— Your task —
The line that contains "(507, 208) = (222, 438): brown" and all lines following it to the end of the data below: set these down exactly, and nothing besides.

— Colored object listings —
----------
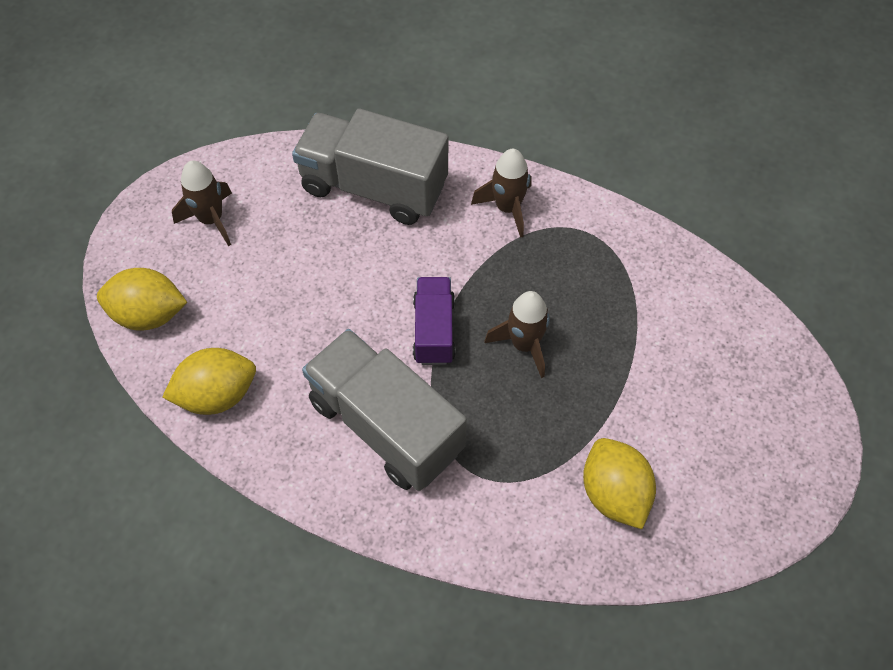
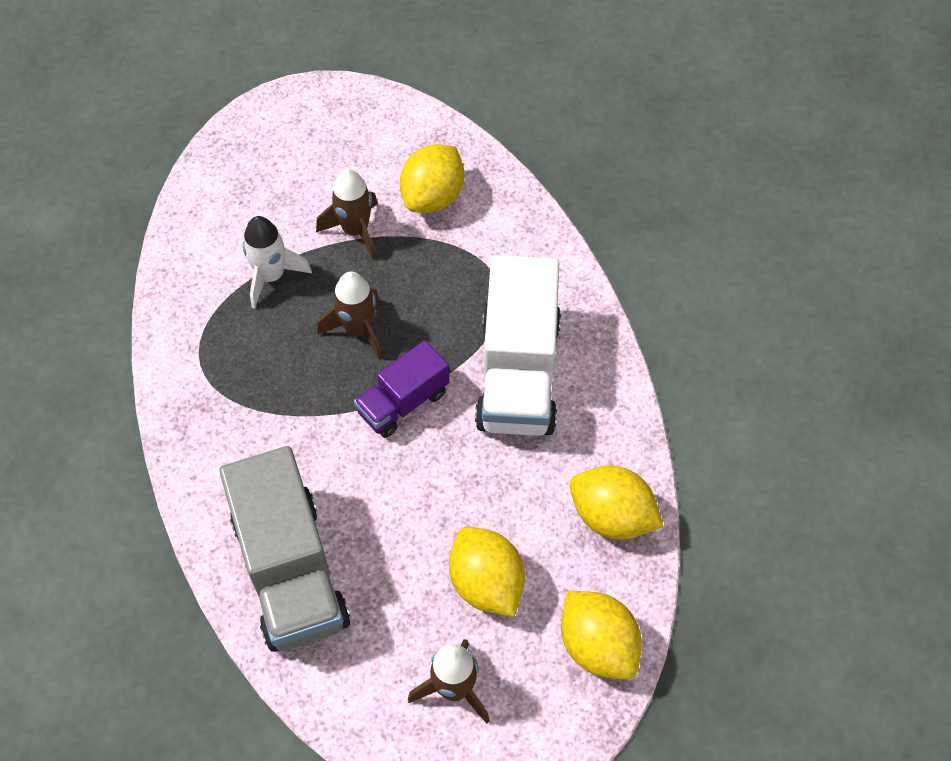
camera: 130 degrees left, 0 degrees up
(254, 284) = (486, 583): none -> yellow lemon
(386, 425) = (518, 373): grey truck -> white truck
(507, 208) = (222, 438): brown rocket -> brown rocket (355, 230)
(626, 320) = (271, 276): none -> white rocket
----------
— Answer box —
(507, 208) = (222, 438): brown rocket -> brown rocket (355, 230)
(626, 320) = (271, 276): none -> white rocket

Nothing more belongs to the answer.